BEGIN

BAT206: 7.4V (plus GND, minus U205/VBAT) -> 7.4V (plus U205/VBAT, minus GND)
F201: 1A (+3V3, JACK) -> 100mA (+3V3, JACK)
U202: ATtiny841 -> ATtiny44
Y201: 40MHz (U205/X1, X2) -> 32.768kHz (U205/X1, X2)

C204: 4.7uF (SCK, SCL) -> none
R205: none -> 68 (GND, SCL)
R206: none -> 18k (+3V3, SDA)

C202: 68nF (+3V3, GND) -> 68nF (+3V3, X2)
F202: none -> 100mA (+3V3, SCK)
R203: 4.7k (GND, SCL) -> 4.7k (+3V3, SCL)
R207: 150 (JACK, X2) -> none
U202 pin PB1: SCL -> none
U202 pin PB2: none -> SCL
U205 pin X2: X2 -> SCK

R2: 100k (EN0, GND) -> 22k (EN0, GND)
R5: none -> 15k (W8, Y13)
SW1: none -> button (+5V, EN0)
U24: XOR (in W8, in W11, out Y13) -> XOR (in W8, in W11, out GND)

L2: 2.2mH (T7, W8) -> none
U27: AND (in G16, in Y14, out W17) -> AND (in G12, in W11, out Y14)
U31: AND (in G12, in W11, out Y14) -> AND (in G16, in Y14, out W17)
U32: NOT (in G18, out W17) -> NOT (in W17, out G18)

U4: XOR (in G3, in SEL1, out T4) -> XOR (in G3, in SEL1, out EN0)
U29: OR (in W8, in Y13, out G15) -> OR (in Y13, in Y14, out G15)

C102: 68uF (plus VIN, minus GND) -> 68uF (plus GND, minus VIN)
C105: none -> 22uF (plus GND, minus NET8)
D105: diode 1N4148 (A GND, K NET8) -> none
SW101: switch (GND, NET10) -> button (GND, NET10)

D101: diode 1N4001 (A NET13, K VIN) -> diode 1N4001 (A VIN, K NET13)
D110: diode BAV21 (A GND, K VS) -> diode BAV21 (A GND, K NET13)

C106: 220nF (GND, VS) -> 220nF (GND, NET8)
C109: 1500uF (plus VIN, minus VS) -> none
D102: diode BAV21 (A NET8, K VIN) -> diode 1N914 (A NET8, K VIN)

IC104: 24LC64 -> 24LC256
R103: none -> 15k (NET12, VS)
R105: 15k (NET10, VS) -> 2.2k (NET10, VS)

END

- [What needs to be done] Transcribe every record. Match each line exactly.

- [Written solution]
BAT206: 7.4V (plus GND, minus U205/VBAT) -> 7.4V (plus U205/VBAT, minus GND)
F201: 1A (+3V3, JACK) -> 100mA (+3V3, JACK)
U202: ATtiny841 -> ATtiny44
Y201: 40MHz (U205/X1, X2) -> 32.768kHz (U205/X1, X2)

C204: 4.7uF (SCK, SCL) -> none
R205: none -> 68 (GND, SCL)
R206: none -> 18k (+3V3, SDA)

C202: 68nF (+3V3, GND) -> 68nF (+3V3, X2)
F202: none -> 100mA (+3V3, SCK)
R203: 4.7k (GND, SCL) -> 4.7k (+3V3, SCL)
R207: 150 (JACK, X2) -> none
U202 pin PB1: SCL -> none
U202 pin PB2: none -> SCL
U205 pin X2: X2 -> SCK

R2: 100k (EN0, GND) -> 22k (EN0, GND)
R5: none -> 15k (W8, Y13)
SW1: none -> button (+5V, EN0)
U24: XOR (in W8, in W11, out Y13) -> XOR (in W8, in W11, out GND)

L2: 2.2mH (T7, W8) -> none
U27: AND (in G16, in Y14, out W17) -> AND (in G12, in W11, out Y14)
U31: AND (in G12, in W11, out Y14) -> AND (in G16, in Y14, out W17)
U32: NOT (in G18, out W17) -> NOT (in W17, out G18)

U4: XOR (in G3, in SEL1, out T4) -> XOR (in G3, in SEL1, out EN0)
U29: OR (in W8, in Y13, out G15) -> OR (in Y13, in Y14, out G15)

C102: 68uF (plus VIN, minus GND) -> 68uF (plus GND, minus VIN)
C105: none -> 22uF (plus GND, minus NET8)
D105: diode 1N4148 (A GND, K NET8) -> none
SW101: switch (GND, NET10) -> button (GND, NET10)

D101: diode 1N4001 (A NET13, K VIN) -> diode 1N4001 (A VIN, K NET13)
D110: diode BAV21 (A GND, K VS) -> diode BAV21 (A GND, K NET13)

C106: 220nF (GND, VS) -> 220nF (GND, NET8)
C109: 1500uF (plus VIN, minus VS) -> none
D102: diode BAV21 (A NET8, K VIN) -> diode 1N914 (A NET8, K VIN)

IC104: 24LC64 -> 24LC256
R103: none -> 15k (NET12, VS)
R105: 15k (NET10, VS) -> 2.2k (NET10, VS)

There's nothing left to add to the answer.